*Exercise goal:* Write out exactly the lines of the entries below from the one holding "(433, 158) = (439, 462): turquoise" to the one holding "(659, 593) = (808, 132): black", inclusive, and leave out all other lines.

*Data supplied:*

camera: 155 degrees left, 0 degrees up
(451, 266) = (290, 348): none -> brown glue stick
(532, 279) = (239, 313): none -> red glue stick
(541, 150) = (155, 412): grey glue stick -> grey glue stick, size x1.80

---

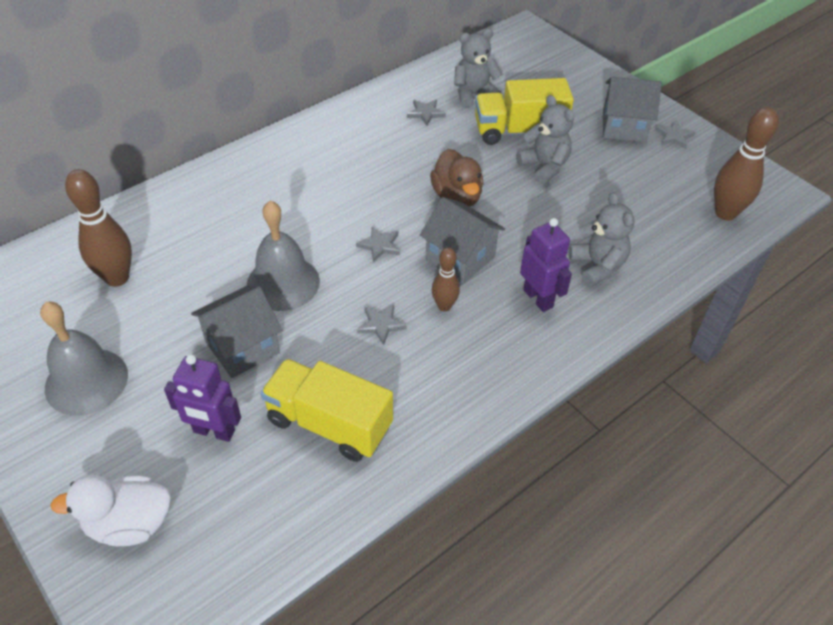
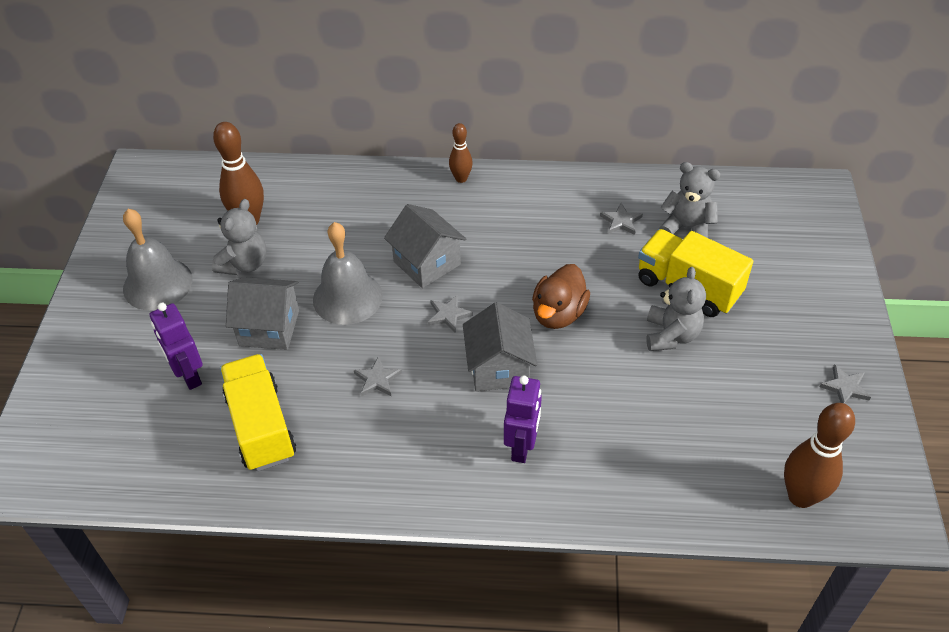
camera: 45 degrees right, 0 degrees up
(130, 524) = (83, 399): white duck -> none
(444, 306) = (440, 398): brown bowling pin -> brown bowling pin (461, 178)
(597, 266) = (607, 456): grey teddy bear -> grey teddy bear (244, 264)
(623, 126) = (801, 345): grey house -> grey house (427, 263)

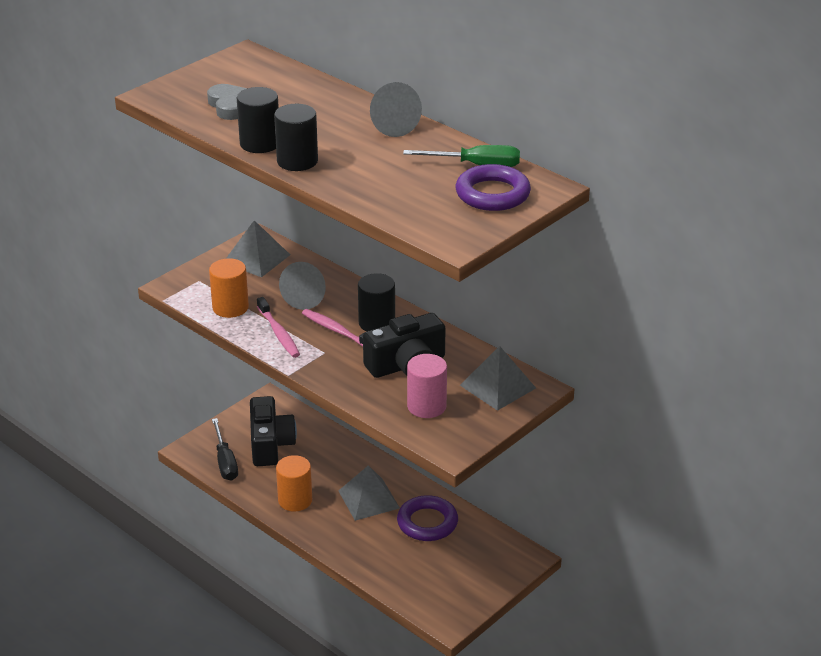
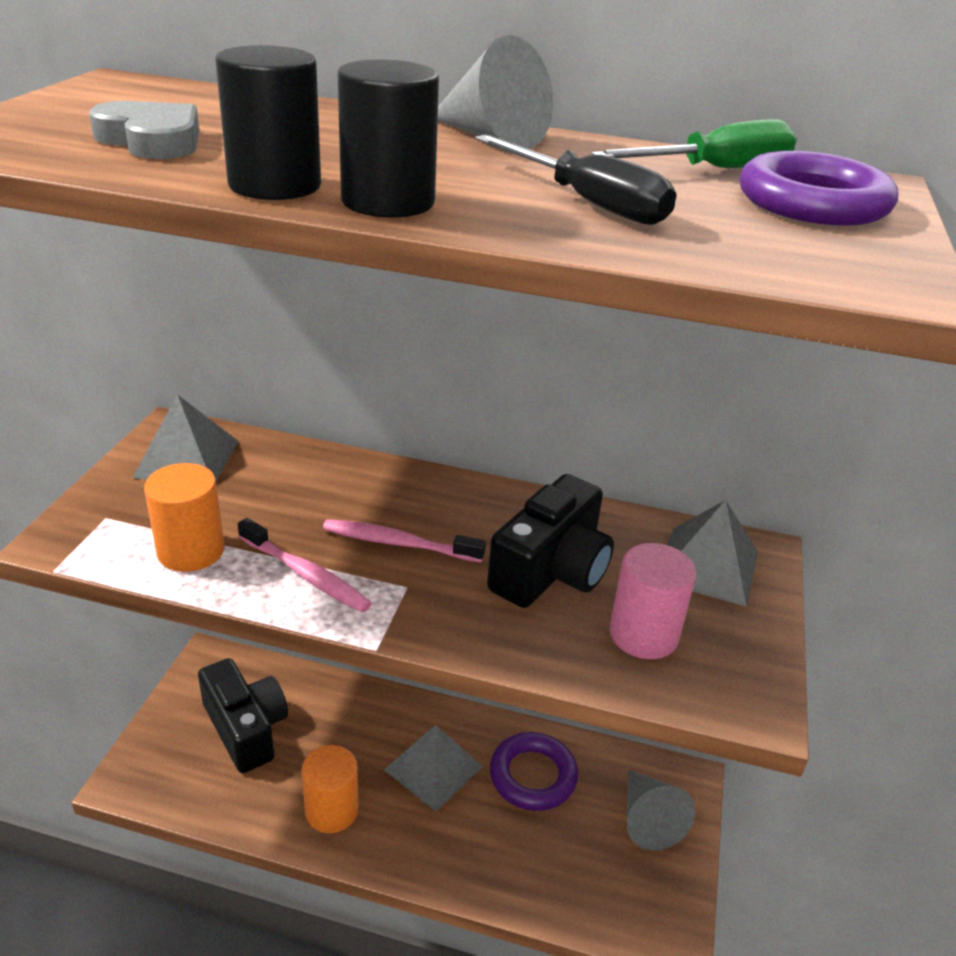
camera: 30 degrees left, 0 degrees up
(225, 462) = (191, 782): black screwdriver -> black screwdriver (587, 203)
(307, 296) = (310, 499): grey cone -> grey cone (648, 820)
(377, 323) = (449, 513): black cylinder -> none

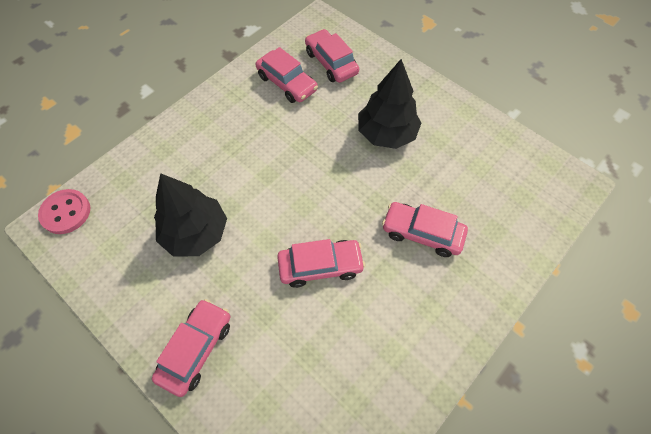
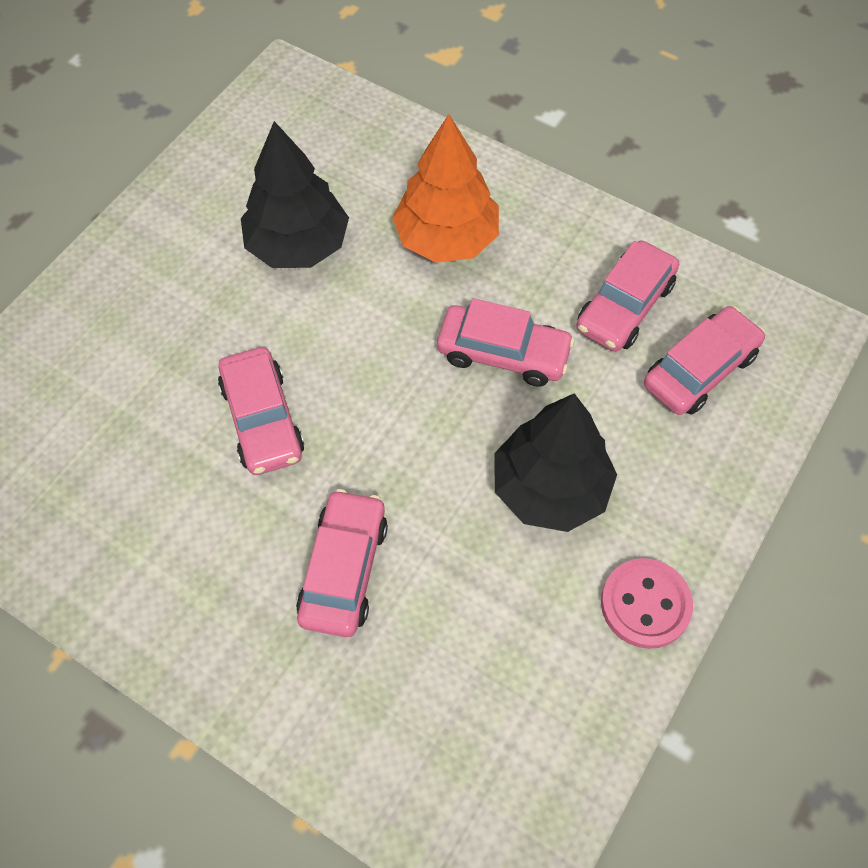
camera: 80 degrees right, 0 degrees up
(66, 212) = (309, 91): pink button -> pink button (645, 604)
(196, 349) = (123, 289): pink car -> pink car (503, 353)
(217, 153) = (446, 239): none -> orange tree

--

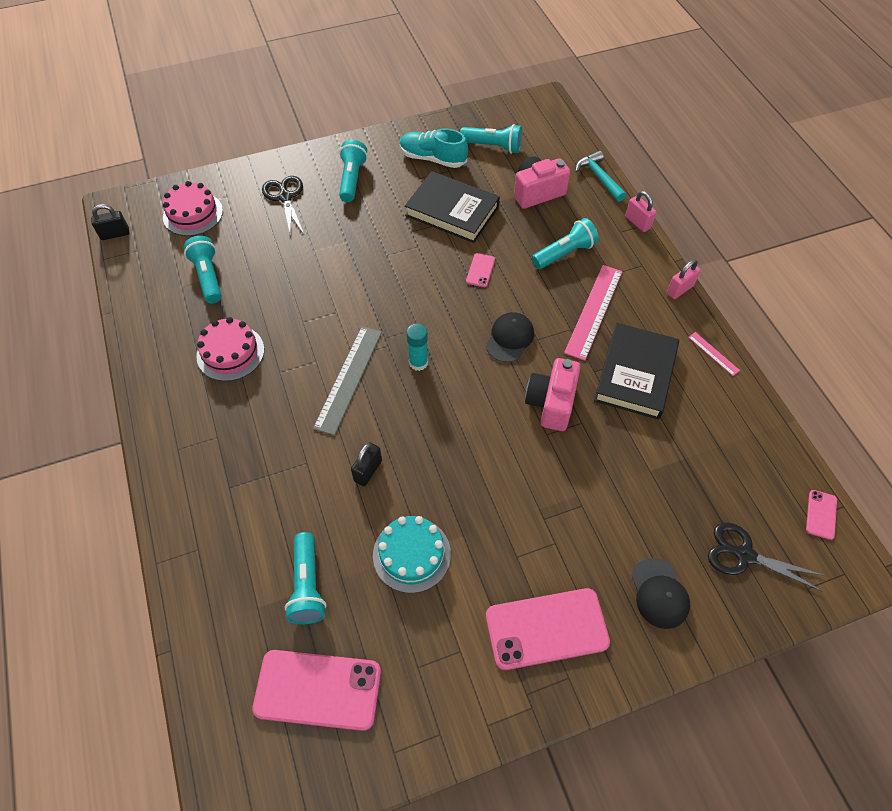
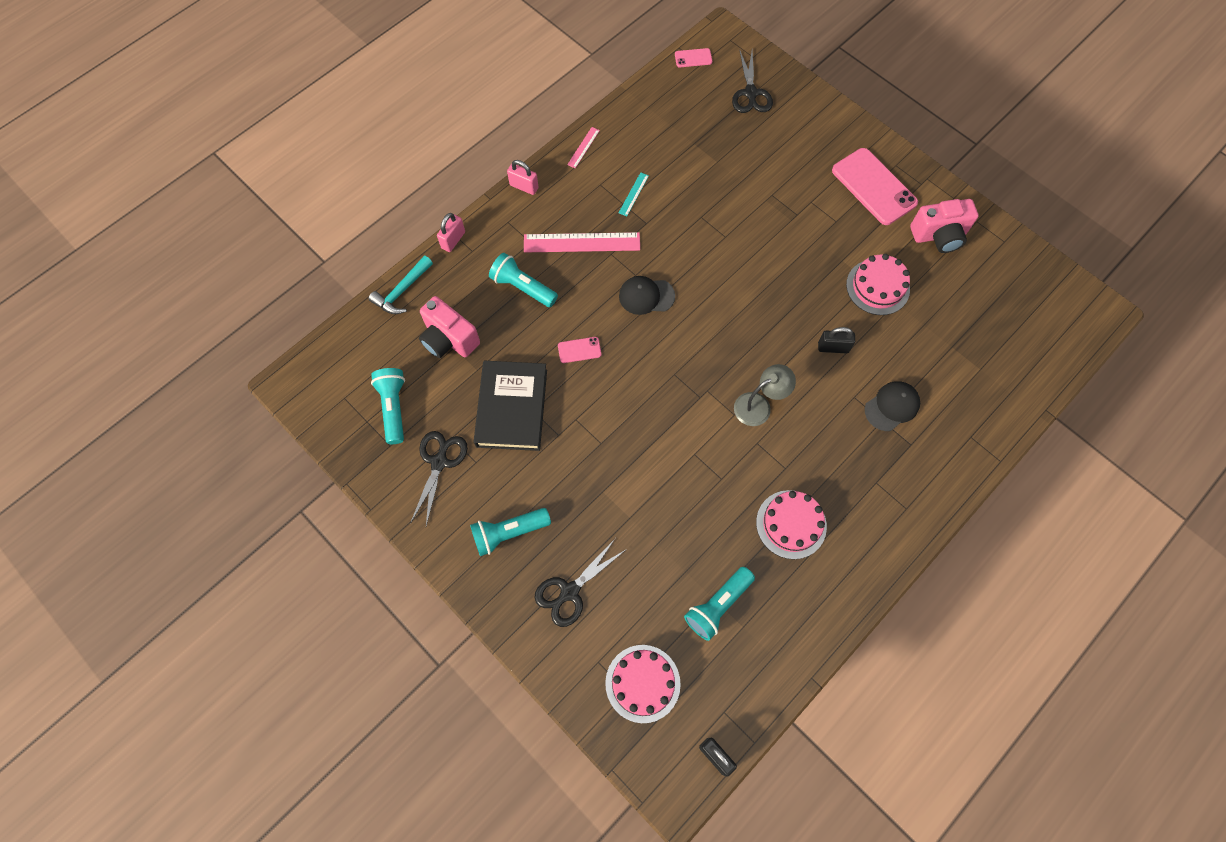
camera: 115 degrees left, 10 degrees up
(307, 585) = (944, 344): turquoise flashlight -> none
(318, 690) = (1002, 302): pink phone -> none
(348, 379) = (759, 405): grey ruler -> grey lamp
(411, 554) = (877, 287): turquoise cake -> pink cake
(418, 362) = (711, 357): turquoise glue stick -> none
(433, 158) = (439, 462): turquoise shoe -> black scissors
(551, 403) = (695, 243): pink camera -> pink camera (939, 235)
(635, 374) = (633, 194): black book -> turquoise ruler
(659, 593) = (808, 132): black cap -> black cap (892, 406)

*Output:*
(433, 158) = (439, 462): turquoise shoe -> black scissors
(551, 403) = (695, 243): pink camera -> pink camera (939, 235)
(635, 374) = (633, 194): black book -> turquoise ruler
(659, 593) = (808, 132): black cap -> black cap (892, 406)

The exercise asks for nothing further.